What you are asked to do — An exact copy of the records below is required, and it must contain no pictures.

Records provided —

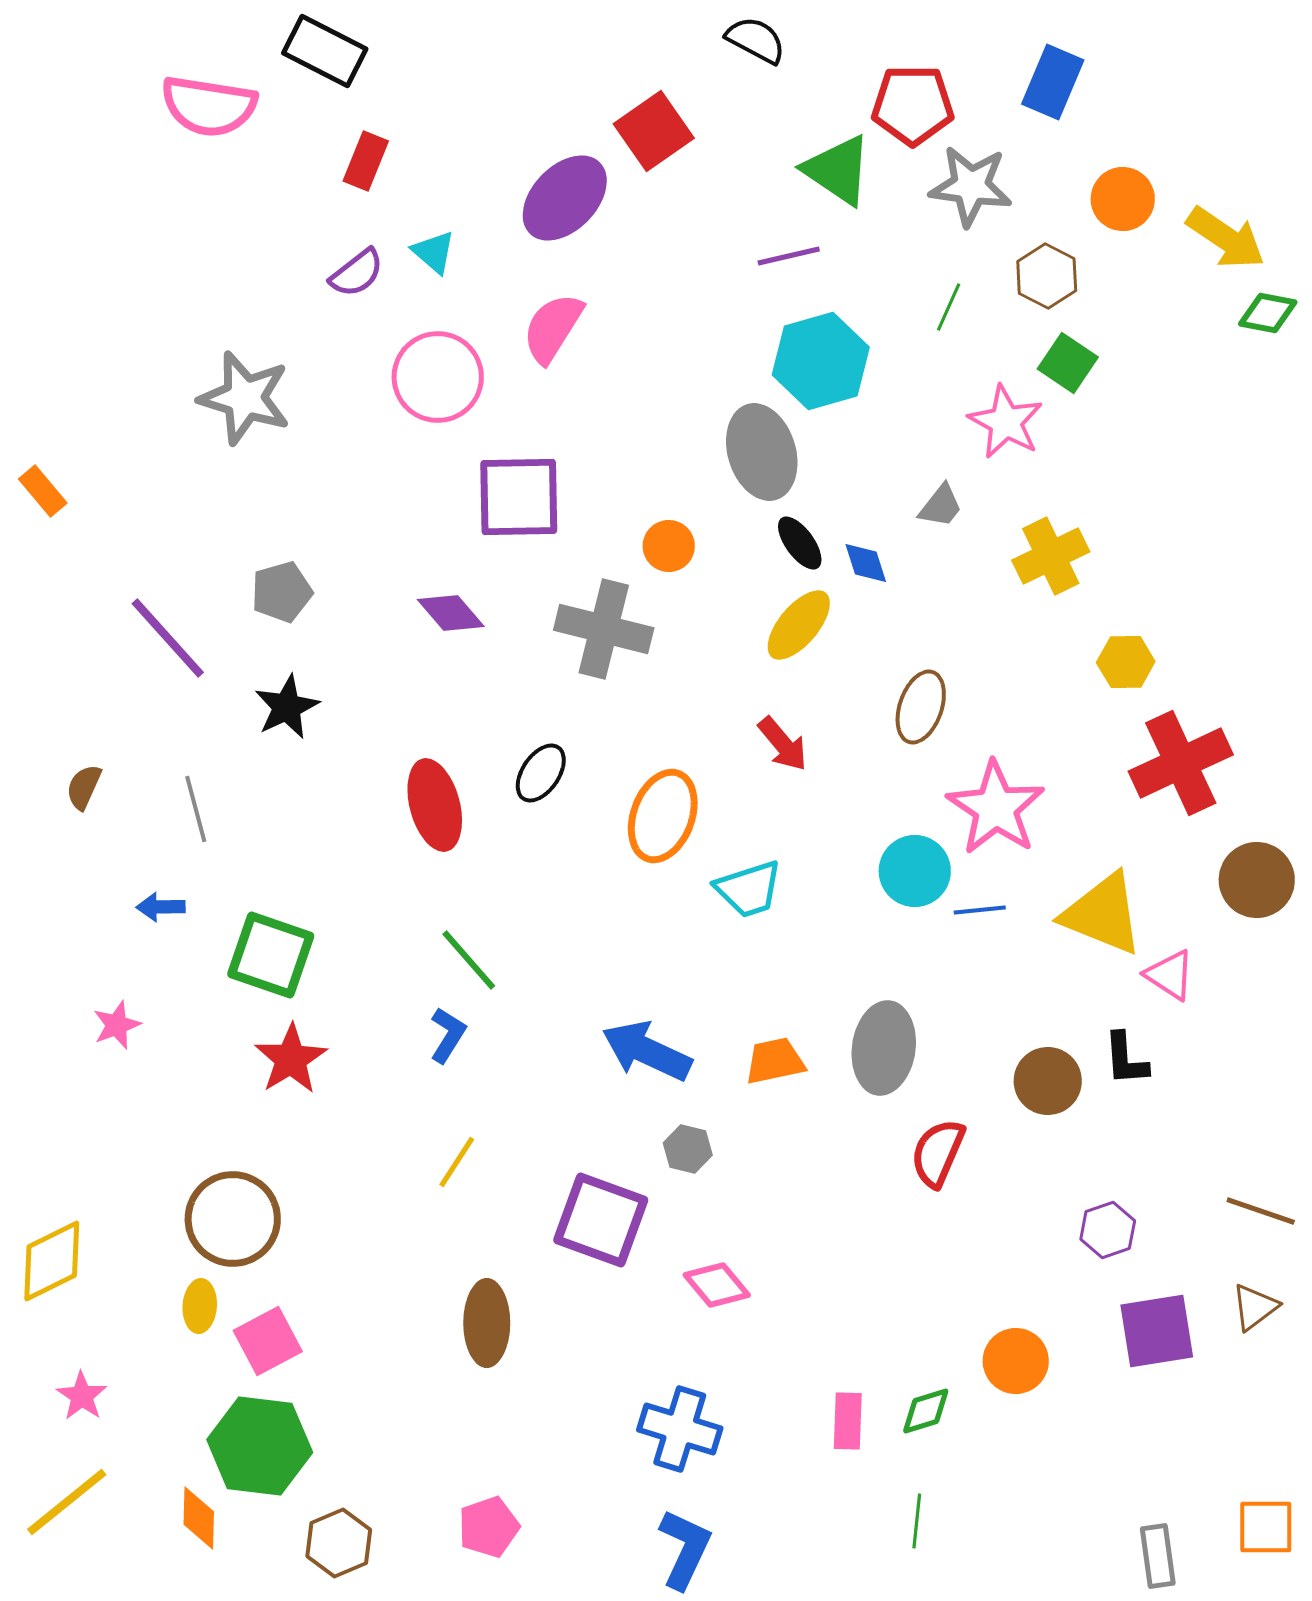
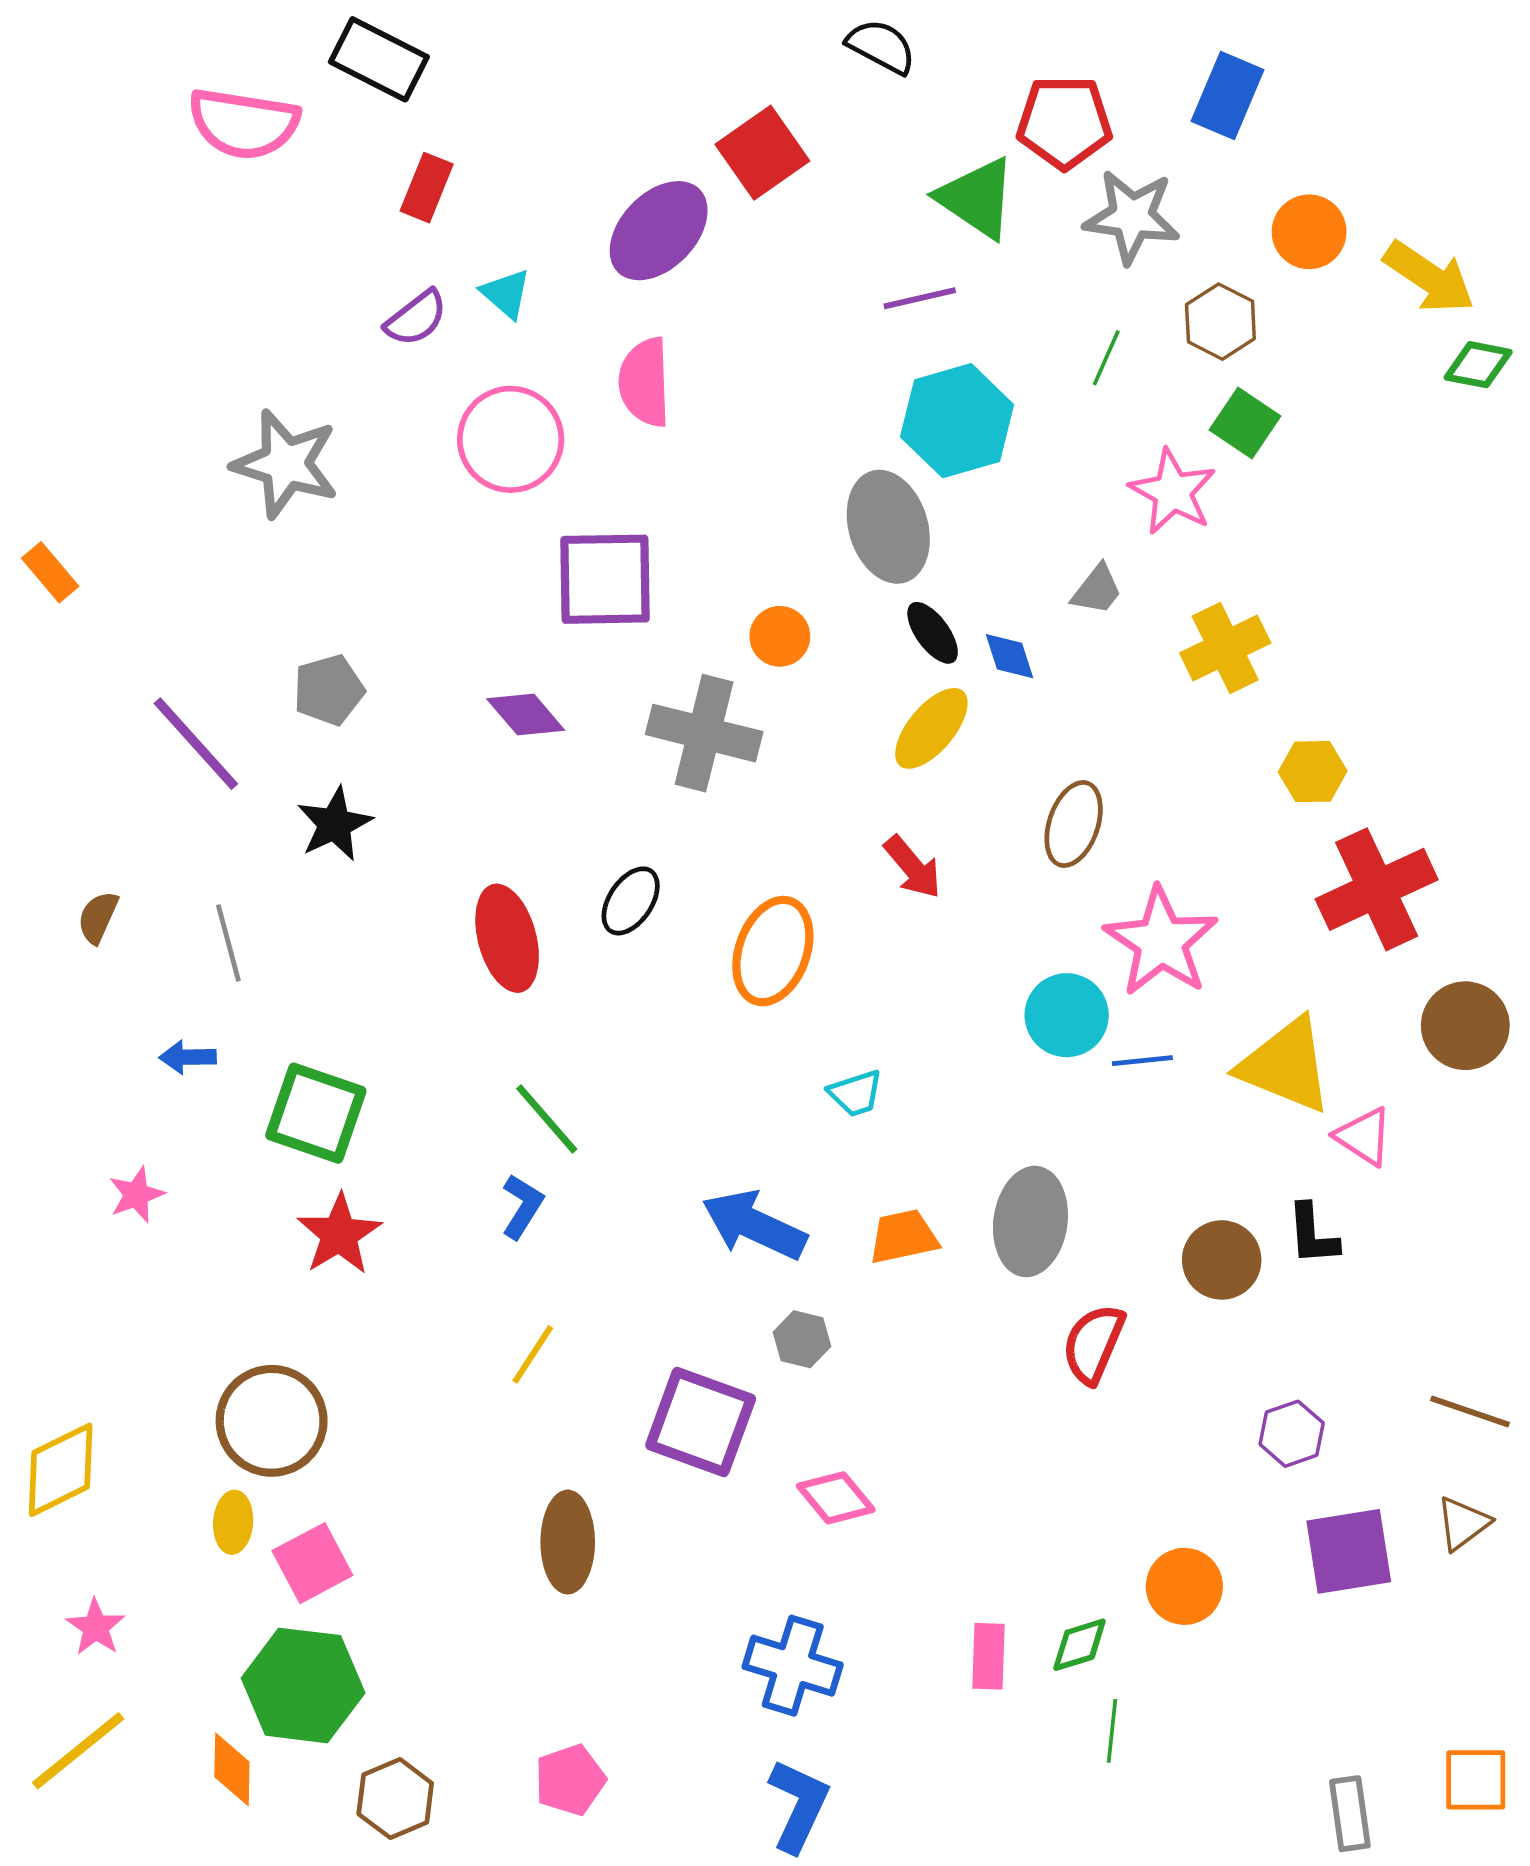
pink semicircle: (553, 328) -> (645, 382), turned -34
cyan trapezoid: (749, 889) -> (856, 1093), moved, size x0.7
green line: (917, 1521) -> (1112, 1731), moved

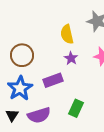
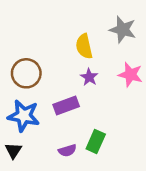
blue star: (20, 88) -> (24, 116), turned -30
purple semicircle: (39, 115) -> (67, 150), moved, size x0.6

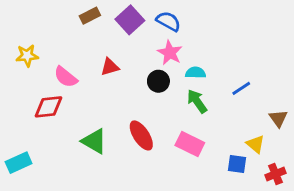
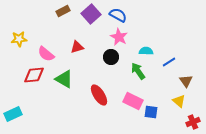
cyan semicircle: (196, 73) -> (146, 51), moved
brown triangle: (278, 118) -> (186, 81), moved
green triangle: (94, 141) -> (64, 79), moved
blue square: (237, 164) -> (151, 112), moved

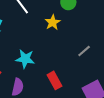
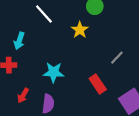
red rectangle: (55, 80) -> (98, 84), moved

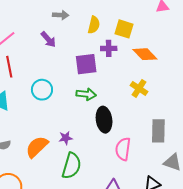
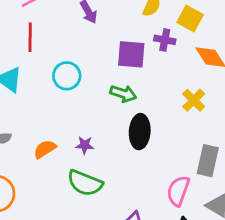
orange semicircle: (37, 147) -> (45, 149), size x0.7
pink semicircle: (123, 149) -> (178, 191), moved
green semicircle: (72, 166) -> (85, 183), turned 84

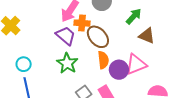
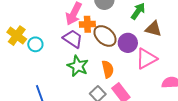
orange semicircle: (103, 60) -> (108, 69), moved
cyan circle: (24, 64) -> (35, 44), moved
purple circle: (119, 70) -> (128, 43), moved

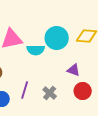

Exercise answer —
pink semicircle: (553, 328) -> (645, 382), turned -34
cyan trapezoid: (749, 889) -> (856, 1093), moved, size x0.7
green line: (917, 1521) -> (1112, 1731), moved

blue star: (20, 88) -> (24, 116), turned -30
purple semicircle: (39, 115) -> (67, 150), moved, size x0.6

cyan semicircle: (196, 73) -> (146, 51), moved
brown triangle: (278, 118) -> (186, 81), moved
green triangle: (94, 141) -> (64, 79), moved
blue square: (237, 164) -> (151, 112), moved

red rectangle: (55, 80) -> (98, 84), moved

orange semicircle: (37, 147) -> (45, 149), size x0.7
pink semicircle: (123, 149) -> (178, 191), moved
green semicircle: (72, 166) -> (85, 183), turned 84

orange semicircle: (103, 60) -> (108, 69), moved
cyan circle: (24, 64) -> (35, 44), moved
purple circle: (119, 70) -> (128, 43), moved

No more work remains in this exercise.